**REQUEST:** List every line in the records that contains the string "digit".

===== TASK INPUTS

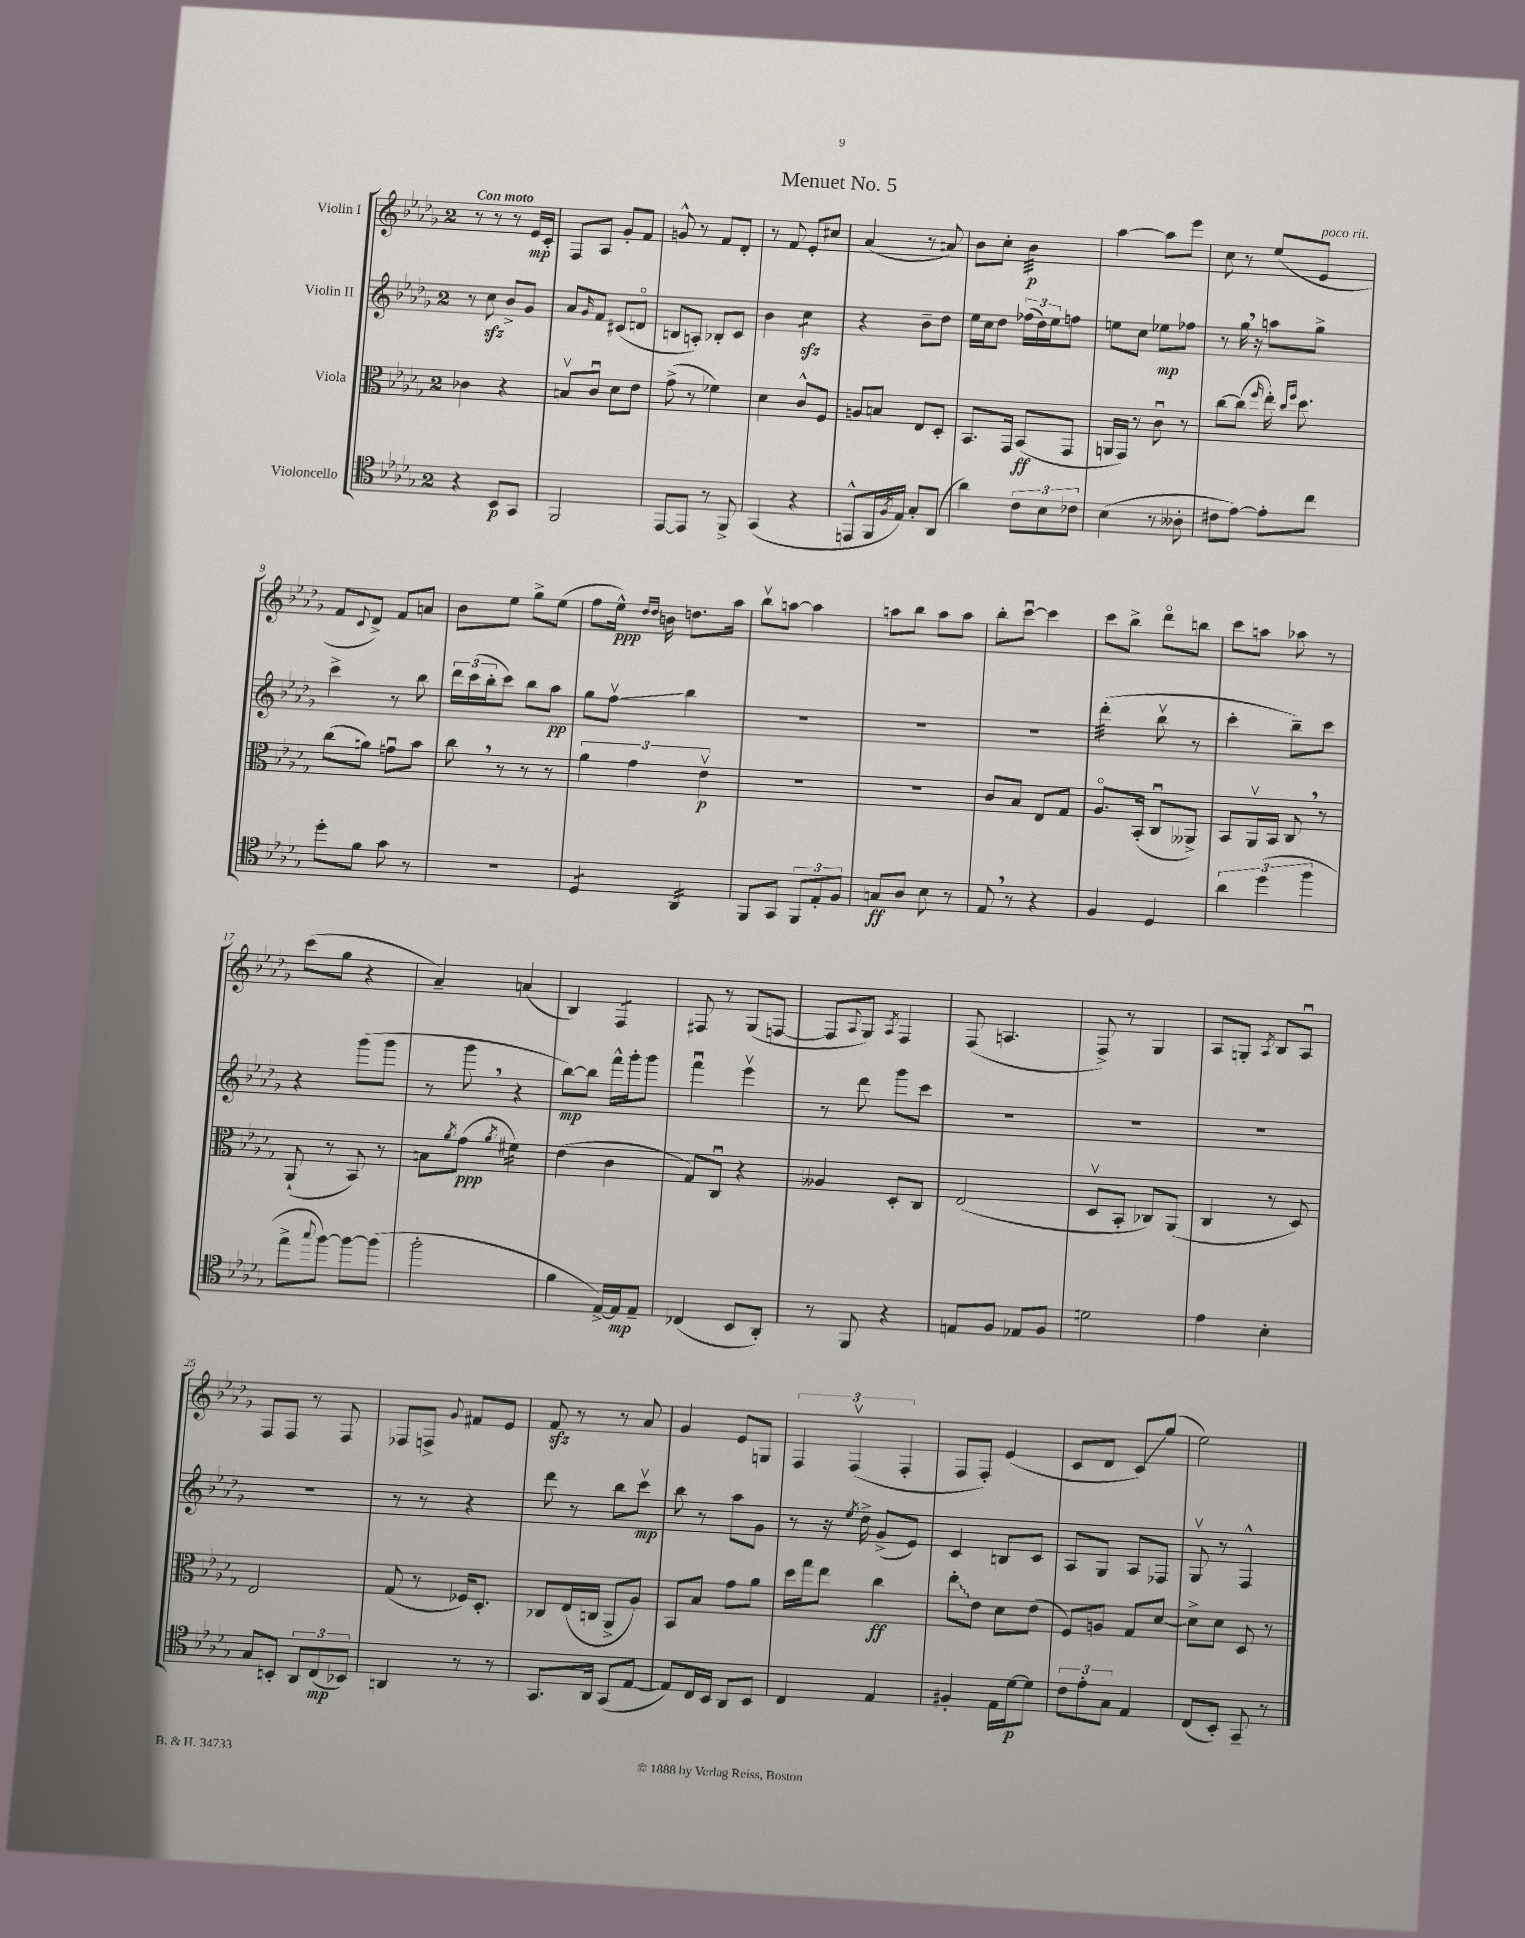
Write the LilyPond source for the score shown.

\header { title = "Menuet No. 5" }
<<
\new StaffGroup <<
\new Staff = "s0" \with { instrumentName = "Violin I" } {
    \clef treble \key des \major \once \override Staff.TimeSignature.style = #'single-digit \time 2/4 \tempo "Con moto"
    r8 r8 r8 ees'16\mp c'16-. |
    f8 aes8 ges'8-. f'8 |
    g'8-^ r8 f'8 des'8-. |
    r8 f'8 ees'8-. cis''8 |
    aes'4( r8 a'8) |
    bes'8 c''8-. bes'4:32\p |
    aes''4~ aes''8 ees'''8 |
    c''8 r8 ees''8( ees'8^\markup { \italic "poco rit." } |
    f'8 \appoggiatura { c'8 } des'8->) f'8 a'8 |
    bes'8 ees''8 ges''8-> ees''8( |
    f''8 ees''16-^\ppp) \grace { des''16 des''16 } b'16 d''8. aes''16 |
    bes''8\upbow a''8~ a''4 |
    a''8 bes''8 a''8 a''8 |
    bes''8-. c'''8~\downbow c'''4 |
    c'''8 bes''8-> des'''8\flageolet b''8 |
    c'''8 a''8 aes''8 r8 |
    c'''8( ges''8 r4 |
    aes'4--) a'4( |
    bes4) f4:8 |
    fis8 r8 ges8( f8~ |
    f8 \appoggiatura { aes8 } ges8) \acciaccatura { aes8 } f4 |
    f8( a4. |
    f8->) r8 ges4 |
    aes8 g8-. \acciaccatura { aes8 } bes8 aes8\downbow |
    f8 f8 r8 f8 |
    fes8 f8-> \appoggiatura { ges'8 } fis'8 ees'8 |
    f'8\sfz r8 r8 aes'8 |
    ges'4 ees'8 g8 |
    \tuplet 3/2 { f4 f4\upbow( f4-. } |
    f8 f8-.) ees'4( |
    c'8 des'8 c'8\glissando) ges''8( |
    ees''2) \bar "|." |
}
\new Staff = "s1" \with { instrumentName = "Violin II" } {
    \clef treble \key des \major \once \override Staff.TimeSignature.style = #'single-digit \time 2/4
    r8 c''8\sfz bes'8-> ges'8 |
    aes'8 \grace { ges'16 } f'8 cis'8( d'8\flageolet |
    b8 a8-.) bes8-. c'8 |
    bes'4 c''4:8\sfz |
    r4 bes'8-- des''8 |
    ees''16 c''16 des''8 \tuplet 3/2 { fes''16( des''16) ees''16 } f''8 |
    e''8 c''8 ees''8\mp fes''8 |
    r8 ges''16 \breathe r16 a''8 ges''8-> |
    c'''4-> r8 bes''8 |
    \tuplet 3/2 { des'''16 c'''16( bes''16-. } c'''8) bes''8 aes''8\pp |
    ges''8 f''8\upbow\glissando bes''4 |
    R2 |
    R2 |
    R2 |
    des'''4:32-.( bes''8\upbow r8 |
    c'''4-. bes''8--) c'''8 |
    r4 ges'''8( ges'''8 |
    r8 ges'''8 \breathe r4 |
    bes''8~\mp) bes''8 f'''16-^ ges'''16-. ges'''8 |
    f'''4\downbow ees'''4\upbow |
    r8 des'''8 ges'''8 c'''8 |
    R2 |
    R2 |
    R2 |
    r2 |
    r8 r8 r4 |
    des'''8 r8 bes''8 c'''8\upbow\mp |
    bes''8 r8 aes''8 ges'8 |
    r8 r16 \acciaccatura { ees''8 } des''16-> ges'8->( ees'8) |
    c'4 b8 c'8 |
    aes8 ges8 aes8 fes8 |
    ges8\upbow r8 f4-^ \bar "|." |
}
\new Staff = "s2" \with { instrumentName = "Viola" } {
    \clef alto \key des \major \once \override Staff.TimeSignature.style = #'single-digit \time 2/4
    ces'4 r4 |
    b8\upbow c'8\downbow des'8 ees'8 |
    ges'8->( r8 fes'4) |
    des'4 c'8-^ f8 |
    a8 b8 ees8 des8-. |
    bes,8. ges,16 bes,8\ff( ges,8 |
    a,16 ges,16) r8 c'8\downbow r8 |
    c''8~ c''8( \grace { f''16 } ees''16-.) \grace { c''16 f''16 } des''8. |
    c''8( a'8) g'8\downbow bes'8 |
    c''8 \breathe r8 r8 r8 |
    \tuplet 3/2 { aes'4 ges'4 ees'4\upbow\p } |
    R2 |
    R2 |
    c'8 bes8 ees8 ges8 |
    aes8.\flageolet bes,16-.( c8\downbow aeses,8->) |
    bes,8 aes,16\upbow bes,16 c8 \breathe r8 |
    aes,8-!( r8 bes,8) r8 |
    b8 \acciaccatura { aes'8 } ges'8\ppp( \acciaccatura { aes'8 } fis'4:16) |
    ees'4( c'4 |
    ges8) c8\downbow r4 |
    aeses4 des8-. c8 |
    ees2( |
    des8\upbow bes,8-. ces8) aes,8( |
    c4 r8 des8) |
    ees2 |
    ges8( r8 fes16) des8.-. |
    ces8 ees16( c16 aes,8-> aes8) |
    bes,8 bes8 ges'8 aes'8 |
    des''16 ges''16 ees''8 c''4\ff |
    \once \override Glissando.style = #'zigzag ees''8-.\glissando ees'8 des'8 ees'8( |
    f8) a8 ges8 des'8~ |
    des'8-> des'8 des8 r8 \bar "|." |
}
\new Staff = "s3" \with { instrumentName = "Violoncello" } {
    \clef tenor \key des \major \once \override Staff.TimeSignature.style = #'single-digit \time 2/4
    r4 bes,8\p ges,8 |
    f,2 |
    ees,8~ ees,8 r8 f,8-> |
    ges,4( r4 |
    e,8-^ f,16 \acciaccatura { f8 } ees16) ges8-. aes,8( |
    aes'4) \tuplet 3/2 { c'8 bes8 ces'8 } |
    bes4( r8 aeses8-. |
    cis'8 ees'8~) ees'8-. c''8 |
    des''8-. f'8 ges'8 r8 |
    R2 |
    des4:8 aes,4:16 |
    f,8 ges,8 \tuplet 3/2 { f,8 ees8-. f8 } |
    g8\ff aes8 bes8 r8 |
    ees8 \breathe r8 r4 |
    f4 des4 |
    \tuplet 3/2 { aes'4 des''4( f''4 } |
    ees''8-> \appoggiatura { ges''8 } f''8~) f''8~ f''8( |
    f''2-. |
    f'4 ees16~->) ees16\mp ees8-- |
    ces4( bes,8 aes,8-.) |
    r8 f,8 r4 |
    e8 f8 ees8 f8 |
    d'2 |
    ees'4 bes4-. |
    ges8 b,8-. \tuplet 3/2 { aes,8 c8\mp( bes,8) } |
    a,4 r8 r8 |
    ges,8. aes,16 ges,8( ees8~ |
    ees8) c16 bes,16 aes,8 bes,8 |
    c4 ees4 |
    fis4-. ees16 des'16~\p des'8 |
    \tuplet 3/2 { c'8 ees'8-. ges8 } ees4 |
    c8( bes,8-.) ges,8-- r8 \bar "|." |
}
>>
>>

==========

**RESPONSE BELOW:**
    \clef treble \key des \major \once \override Staff.TimeSignature.style = #'single-digit \time 2/4 \tempo "Con moto"
    \clef treble \key des \major \once \override Staff.TimeSignature.style = #'single-digit \time 2/4
    \clef alto \key des \major \once \override Staff.TimeSignature.style = #'single-digit \time 2/4
    \clef tenor \key des \major \once \override Staff.TimeSignature.style = #'single-digit \time 2/4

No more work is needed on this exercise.